Instructions to follow >>
Take the data below and write it out exactly, except for the pictures.

Task material >>
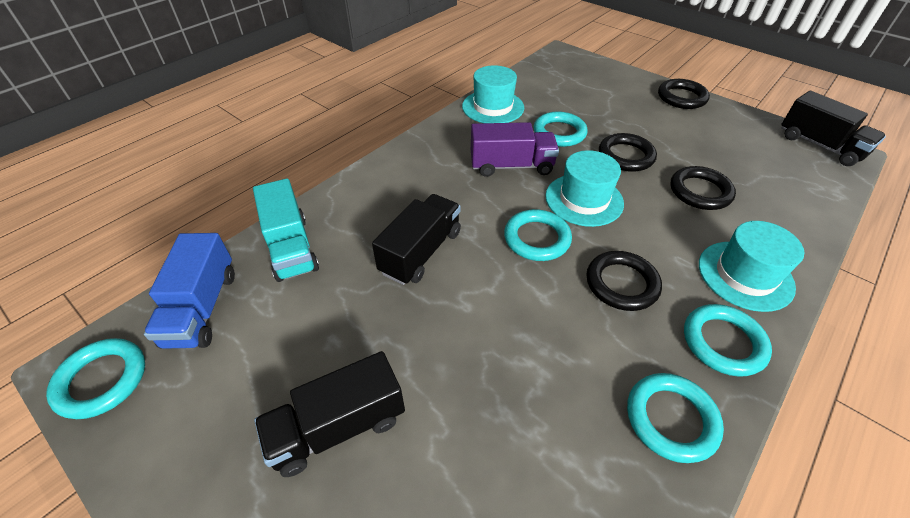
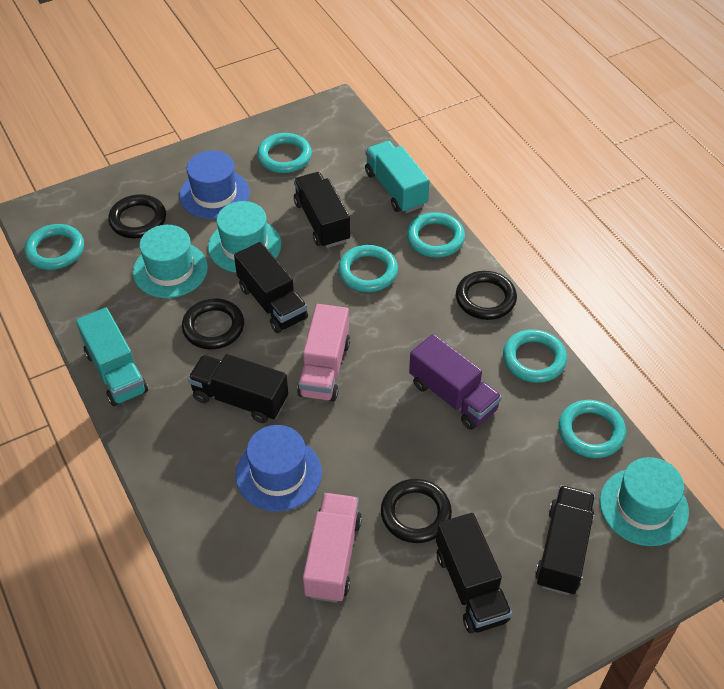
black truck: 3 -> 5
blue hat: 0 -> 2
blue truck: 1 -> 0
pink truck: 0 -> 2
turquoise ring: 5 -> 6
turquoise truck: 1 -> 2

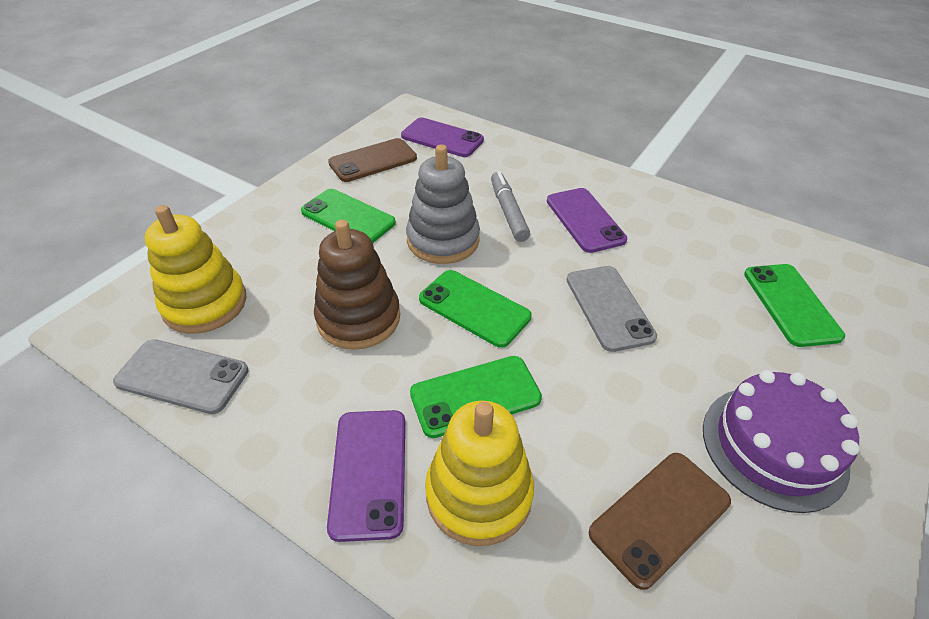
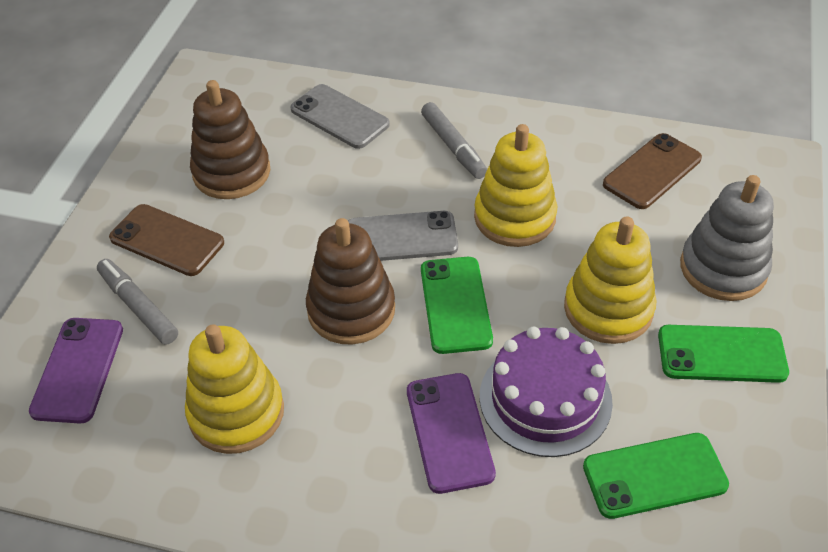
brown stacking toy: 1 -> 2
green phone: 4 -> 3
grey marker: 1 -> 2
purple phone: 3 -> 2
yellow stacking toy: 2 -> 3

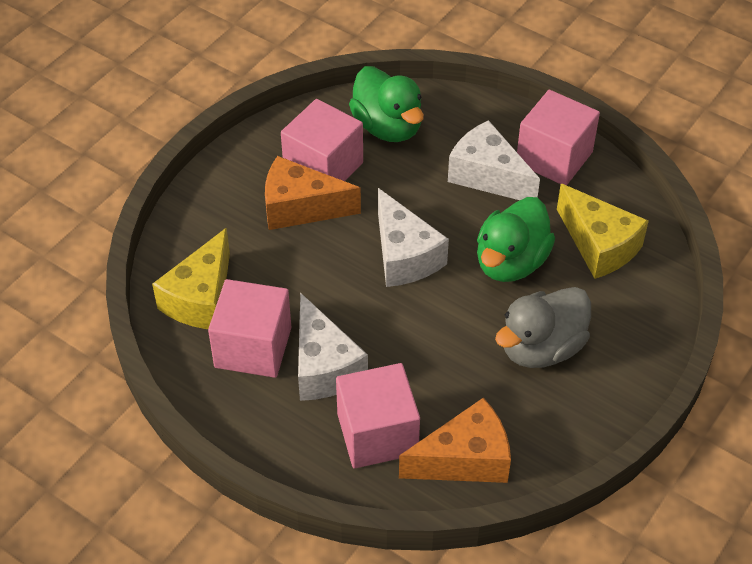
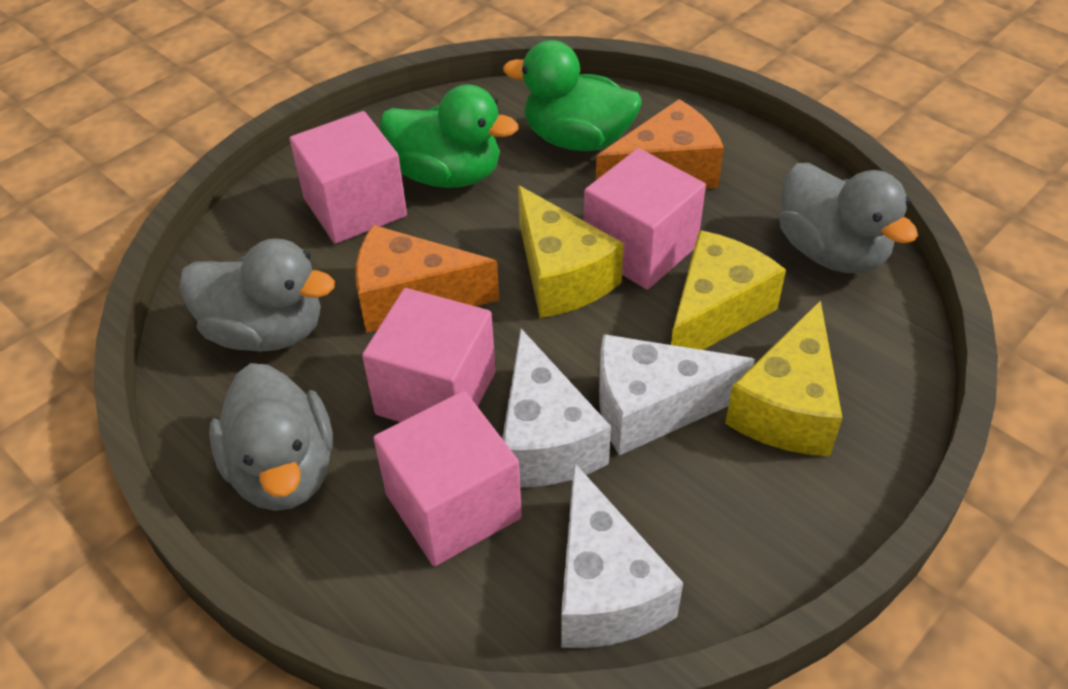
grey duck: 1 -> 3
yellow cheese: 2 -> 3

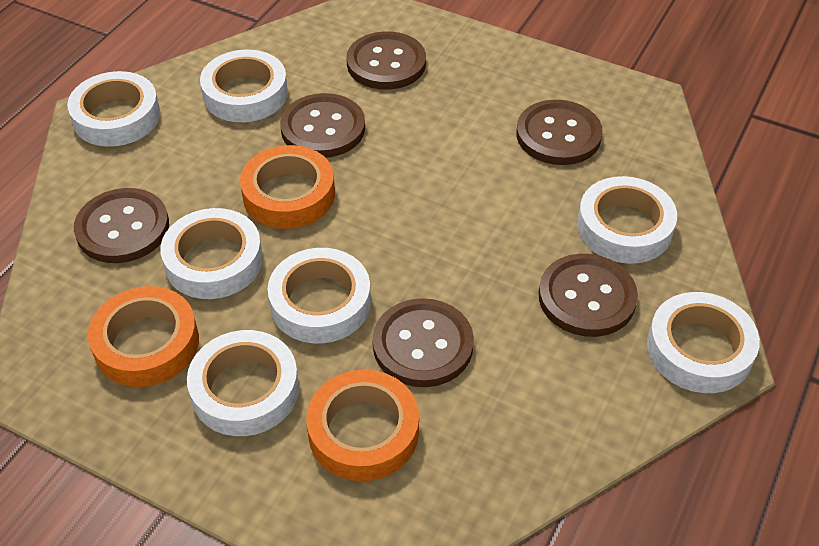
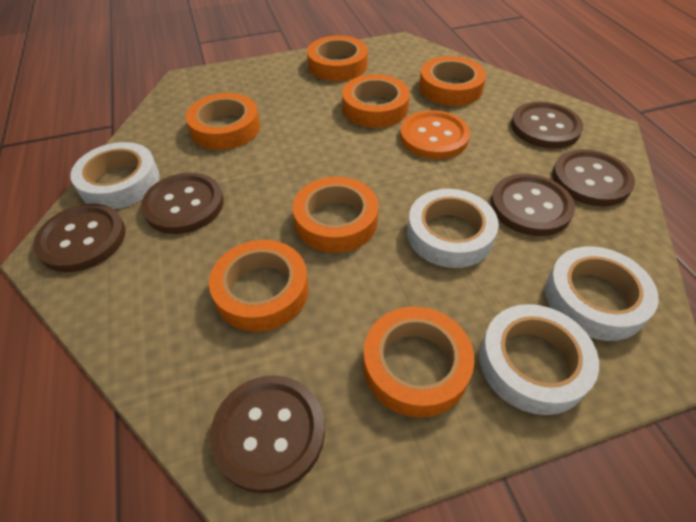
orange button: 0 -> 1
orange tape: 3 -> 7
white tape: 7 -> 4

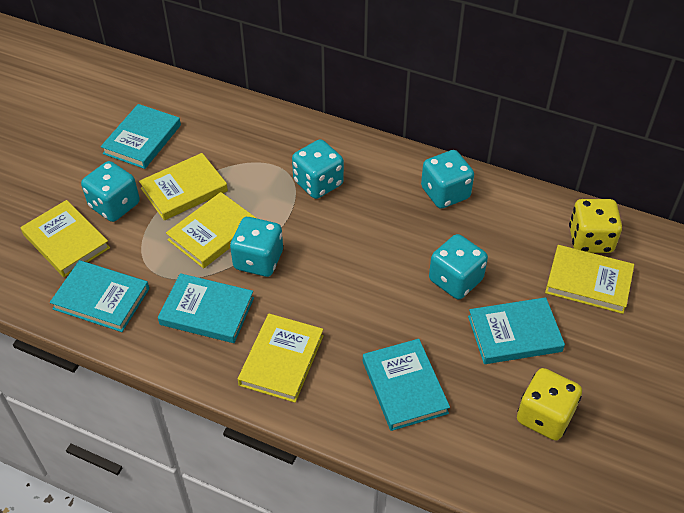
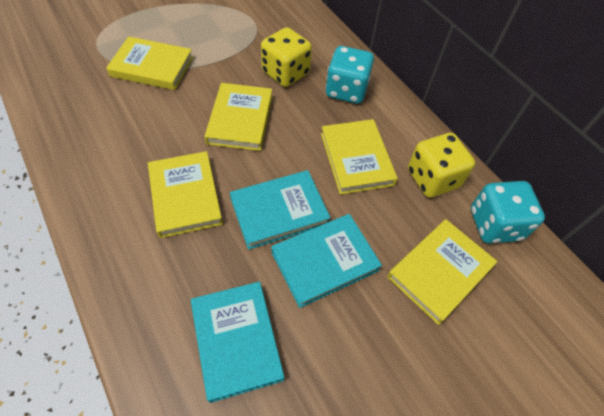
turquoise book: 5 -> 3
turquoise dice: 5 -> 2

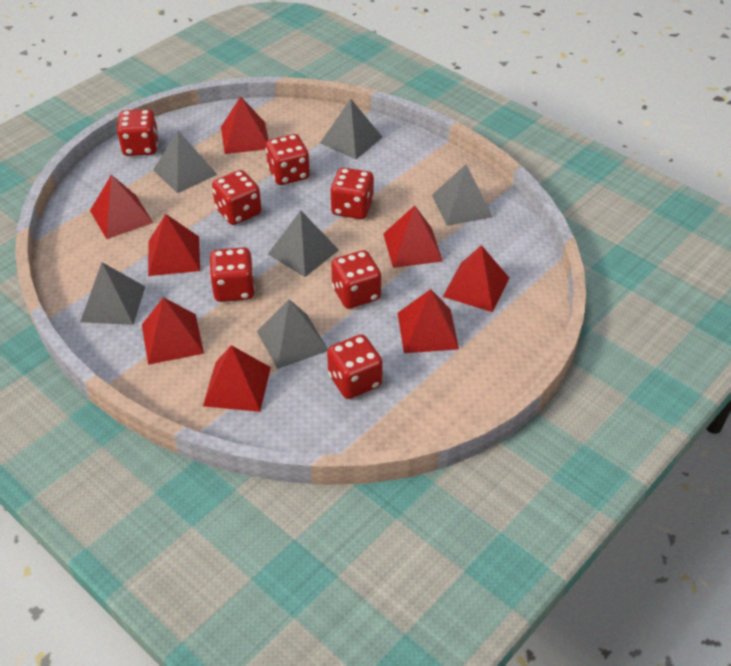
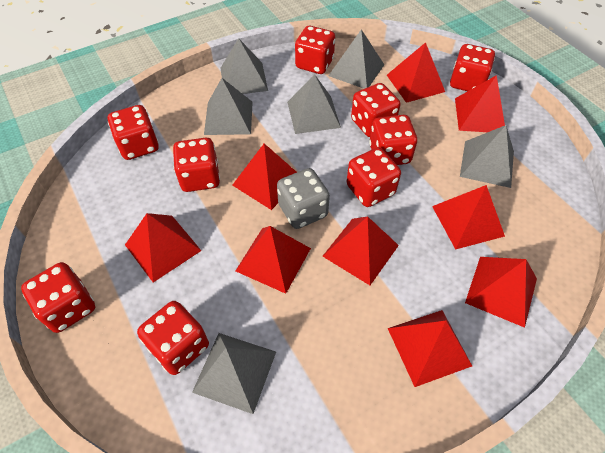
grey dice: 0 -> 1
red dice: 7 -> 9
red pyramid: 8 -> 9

Finished task >>
black truck: 3 -> 5
blue hat: 0 -> 2
blue truck: 1 -> 0
pink truck: 0 -> 2
turquoise ring: 5 -> 6
turquoise truck: 1 -> 2

brown stacking toy: 1 -> 2
green phone: 4 -> 3
grey marker: 1 -> 2
purple phone: 3 -> 2
yellow stacking toy: 2 -> 3

grey duck: 1 -> 3
yellow cheese: 2 -> 3

orange button: 0 -> 1
orange tape: 3 -> 7
white tape: 7 -> 4

turquoise book: 5 -> 3
turquoise dice: 5 -> 2

grey dice: 0 -> 1
red dice: 7 -> 9
red pyramid: 8 -> 9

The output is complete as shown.